:: What the task requires ::
A stretch of the entries below is to be set down exactly, running from the line with "RGB2 pin G: GP18 -> GP13" through the line with "IR pin OUT: RX -> GND", both included, and no other line.

######

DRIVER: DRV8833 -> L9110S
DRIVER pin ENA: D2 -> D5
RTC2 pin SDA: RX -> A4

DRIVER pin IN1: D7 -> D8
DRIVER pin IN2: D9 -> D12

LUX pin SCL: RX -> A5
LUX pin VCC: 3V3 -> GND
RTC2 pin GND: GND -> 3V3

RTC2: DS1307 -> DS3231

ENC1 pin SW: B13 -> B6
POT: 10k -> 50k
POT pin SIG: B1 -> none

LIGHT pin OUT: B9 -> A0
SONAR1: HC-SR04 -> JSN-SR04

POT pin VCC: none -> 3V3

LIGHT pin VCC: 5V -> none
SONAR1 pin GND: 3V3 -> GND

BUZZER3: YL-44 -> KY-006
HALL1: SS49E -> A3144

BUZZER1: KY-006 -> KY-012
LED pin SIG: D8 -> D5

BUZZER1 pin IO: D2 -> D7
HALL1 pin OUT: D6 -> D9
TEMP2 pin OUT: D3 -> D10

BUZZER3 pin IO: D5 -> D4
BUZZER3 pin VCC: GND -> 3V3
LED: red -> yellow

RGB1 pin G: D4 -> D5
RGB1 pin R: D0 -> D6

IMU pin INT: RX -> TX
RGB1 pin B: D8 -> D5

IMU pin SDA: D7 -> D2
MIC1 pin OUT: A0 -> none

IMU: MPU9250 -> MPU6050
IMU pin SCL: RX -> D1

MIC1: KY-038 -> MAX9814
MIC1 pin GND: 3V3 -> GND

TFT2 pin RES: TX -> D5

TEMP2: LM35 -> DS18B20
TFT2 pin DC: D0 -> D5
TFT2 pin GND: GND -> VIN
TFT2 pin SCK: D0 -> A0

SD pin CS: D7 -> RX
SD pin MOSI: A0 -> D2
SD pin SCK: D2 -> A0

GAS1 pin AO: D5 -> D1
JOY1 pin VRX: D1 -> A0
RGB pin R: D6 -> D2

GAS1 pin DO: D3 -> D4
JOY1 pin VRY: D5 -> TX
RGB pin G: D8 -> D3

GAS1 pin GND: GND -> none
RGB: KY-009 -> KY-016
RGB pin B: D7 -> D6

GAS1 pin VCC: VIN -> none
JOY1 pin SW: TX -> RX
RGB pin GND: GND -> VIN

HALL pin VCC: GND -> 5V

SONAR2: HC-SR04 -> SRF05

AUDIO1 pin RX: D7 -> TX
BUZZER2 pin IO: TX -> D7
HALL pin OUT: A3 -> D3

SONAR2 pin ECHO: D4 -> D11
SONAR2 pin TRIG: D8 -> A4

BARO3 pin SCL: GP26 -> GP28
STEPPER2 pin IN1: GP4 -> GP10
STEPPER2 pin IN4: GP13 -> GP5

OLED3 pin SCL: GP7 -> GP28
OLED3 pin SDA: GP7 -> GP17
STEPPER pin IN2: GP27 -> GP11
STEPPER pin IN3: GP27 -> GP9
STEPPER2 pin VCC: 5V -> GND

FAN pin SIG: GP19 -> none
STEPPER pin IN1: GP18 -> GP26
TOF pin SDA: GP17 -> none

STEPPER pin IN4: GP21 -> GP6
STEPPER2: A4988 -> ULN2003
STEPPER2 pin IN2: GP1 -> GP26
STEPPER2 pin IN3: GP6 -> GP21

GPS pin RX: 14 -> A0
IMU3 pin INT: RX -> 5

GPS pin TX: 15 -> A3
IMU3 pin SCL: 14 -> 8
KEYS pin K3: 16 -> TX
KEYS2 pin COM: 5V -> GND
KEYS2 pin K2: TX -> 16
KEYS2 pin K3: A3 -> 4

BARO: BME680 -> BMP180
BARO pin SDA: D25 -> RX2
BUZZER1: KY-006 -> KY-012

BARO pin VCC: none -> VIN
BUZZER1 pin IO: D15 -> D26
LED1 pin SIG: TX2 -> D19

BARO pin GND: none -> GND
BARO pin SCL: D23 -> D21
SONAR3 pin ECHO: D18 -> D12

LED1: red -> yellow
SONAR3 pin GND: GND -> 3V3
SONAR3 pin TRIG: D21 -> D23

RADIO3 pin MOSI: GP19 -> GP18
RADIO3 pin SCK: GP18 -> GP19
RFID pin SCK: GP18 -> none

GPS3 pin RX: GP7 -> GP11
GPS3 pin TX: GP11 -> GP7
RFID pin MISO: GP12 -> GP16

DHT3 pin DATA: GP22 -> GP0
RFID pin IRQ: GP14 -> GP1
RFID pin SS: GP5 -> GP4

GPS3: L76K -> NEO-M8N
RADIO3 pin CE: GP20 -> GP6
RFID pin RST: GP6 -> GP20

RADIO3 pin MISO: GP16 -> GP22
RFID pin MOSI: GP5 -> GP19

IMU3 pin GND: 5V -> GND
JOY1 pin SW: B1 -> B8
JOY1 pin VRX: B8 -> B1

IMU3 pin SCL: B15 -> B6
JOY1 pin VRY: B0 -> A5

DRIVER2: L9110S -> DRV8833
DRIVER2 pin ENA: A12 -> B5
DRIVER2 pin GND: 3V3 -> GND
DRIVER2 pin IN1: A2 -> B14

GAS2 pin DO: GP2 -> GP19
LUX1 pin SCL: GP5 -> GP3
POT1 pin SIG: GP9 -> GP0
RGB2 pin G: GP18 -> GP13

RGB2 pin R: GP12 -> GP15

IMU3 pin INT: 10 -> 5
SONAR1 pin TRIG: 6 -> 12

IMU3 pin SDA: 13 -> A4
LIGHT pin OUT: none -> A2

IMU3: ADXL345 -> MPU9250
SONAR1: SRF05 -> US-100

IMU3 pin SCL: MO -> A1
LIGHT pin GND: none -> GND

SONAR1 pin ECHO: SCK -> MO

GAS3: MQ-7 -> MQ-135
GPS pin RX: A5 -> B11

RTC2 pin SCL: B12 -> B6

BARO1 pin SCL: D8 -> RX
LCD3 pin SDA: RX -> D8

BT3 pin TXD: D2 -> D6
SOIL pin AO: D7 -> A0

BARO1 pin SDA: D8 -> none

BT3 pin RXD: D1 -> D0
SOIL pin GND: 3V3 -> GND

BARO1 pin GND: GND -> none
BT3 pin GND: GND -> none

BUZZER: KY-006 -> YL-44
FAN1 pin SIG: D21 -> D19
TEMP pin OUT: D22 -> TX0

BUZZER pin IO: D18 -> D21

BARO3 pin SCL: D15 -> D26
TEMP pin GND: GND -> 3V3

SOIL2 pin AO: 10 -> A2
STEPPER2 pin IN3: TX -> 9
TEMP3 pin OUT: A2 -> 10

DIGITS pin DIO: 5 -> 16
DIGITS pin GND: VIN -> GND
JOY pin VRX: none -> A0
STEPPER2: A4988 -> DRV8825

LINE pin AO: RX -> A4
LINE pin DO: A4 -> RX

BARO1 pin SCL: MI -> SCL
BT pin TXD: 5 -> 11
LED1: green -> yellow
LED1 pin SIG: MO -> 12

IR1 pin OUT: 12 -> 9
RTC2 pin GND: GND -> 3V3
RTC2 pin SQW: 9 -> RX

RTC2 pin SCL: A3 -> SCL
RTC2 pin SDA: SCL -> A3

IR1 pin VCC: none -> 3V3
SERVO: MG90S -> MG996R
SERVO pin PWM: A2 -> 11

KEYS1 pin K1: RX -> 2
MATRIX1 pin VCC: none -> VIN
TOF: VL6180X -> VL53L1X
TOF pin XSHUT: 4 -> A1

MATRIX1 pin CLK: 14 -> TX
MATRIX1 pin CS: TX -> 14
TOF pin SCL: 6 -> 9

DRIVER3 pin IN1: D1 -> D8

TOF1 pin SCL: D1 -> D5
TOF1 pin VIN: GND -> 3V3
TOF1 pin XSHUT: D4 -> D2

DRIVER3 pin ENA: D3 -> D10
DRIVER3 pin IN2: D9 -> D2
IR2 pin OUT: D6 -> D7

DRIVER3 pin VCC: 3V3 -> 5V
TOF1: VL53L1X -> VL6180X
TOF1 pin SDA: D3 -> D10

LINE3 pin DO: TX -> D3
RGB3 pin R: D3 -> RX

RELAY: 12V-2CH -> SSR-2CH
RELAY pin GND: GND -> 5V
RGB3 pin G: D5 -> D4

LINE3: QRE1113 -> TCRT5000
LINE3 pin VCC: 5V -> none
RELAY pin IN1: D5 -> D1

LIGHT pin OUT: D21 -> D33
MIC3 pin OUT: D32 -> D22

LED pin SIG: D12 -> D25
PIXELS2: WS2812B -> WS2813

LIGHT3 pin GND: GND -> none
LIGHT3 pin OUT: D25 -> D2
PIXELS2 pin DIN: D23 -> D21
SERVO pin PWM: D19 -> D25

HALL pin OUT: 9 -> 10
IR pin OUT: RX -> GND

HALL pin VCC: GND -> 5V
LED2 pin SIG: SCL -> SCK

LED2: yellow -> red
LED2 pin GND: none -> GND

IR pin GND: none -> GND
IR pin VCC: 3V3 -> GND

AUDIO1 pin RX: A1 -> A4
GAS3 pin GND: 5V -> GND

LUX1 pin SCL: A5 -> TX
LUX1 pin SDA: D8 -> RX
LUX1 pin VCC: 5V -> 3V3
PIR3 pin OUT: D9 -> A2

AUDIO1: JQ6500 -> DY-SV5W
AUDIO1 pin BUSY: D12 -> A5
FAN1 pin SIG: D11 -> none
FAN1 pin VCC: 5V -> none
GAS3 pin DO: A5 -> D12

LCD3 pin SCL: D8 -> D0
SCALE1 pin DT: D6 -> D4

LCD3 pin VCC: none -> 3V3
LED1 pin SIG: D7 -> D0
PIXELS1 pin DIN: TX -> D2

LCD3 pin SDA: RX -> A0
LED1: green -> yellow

######

:: Your response ::
RGB2 pin G: GP18 -> GP13

RGB2 pin R: GP12 -> GP15

IMU3 pin INT: 10 -> 5
SONAR1 pin TRIG: 6 -> 12

IMU3 pin SDA: 13 -> A4
LIGHT pin OUT: none -> A2

IMU3: ADXL345 -> MPU9250
SONAR1: SRF05 -> US-100

IMU3 pin SCL: MO -> A1
LIGHT pin GND: none -> GND

SONAR1 pin ECHO: SCK -> MO

GAS3: MQ-7 -> MQ-135
GPS pin RX: A5 -> B11

RTC2 pin SCL: B12 -> B6

BARO1 pin SCL: D8 -> RX
LCD3 pin SDA: RX -> D8

BT3 pin TXD: D2 -> D6
SOIL pin AO: D7 -> A0

BARO1 pin SDA: D8 -> none

BT3 pin RXD: D1 -> D0
SOIL pin GND: 3V3 -> GND

BARO1 pin GND: GND -> none
BT3 pin GND: GND -> none

BUZZER: KY-006 -> YL-44
FAN1 pin SIG: D21 -> D19
TEMP pin OUT: D22 -> TX0

BUZZER pin IO: D18 -> D21

BARO3 pin SCL: D15 -> D26
TEMP pin GND: GND -> 3V3

SOIL2 pin AO: 10 -> A2
STEPPER2 pin IN3: TX -> 9
TEMP3 pin OUT: A2 -> 10

DIGITS pin DIO: 5 -> 16
DIGITS pin GND: VIN -> GND
JOY pin VRX: none -> A0
STEPPER2: A4988 -> DRV8825

LINE pin AO: RX -> A4
LINE pin DO: A4 -> RX

BARO1 pin SCL: MI -> SCL
BT pin TXD: 5 -> 11
LED1: green -> yellow
LED1 pin SIG: MO -> 12

IR1 pin OUT: 12 -> 9
RTC2 pin GND: GND -> 3V3
RTC2 pin SQW: 9 -> RX

RTC2 pin SCL: A3 -> SCL
RTC2 pin SDA: SCL -> A3

IR1 pin VCC: none -> 3V3
SERVO: MG90S -> MG996R
SERVO pin PWM: A2 -> 11

KEYS1 pin K1: RX -> 2
MATRIX1 pin VCC: none -> VIN
TOF: VL6180X -> VL53L1X
TOF pin XSHUT: 4 -> A1

MATRIX1 pin CLK: 14 -> TX
MATRIX1 pin CS: TX -> 14
TOF pin SCL: 6 -> 9

DRIVER3 pin IN1: D1 -> D8

TOF1 pin SCL: D1 -> D5
TOF1 pin VIN: GND -> 3V3
TOF1 pin XSHUT: D4 -> D2

DRIVER3 pin ENA: D3 -> D10
DRIVER3 pin IN2: D9 -> D2
IR2 pin OUT: D6 -> D7

DRIVER3 pin VCC: 3V3 -> 5V
TOF1: VL53L1X -> VL6180X
TOF1 pin SDA: D3 -> D10

LINE3 pin DO: TX -> D3
RGB3 pin R: D3 -> RX

RELAY: 12V-2CH -> SSR-2CH
RELAY pin GND: GND -> 5V
RGB3 pin G: D5 -> D4

LINE3: QRE1113 -> TCRT5000
LINE3 pin VCC: 5V -> none
RELAY pin IN1: D5 -> D1

LIGHT pin OUT: D21 -> D33
MIC3 pin OUT: D32 -> D22

LED pin SIG: D12 -> D25
PIXELS2: WS2812B -> WS2813

LIGHT3 pin GND: GND -> none
LIGHT3 pin OUT: D25 -> D2
PIXELS2 pin DIN: D23 -> D21
SERVO pin PWM: D19 -> D25

HALL pin OUT: 9 -> 10
IR pin OUT: RX -> GND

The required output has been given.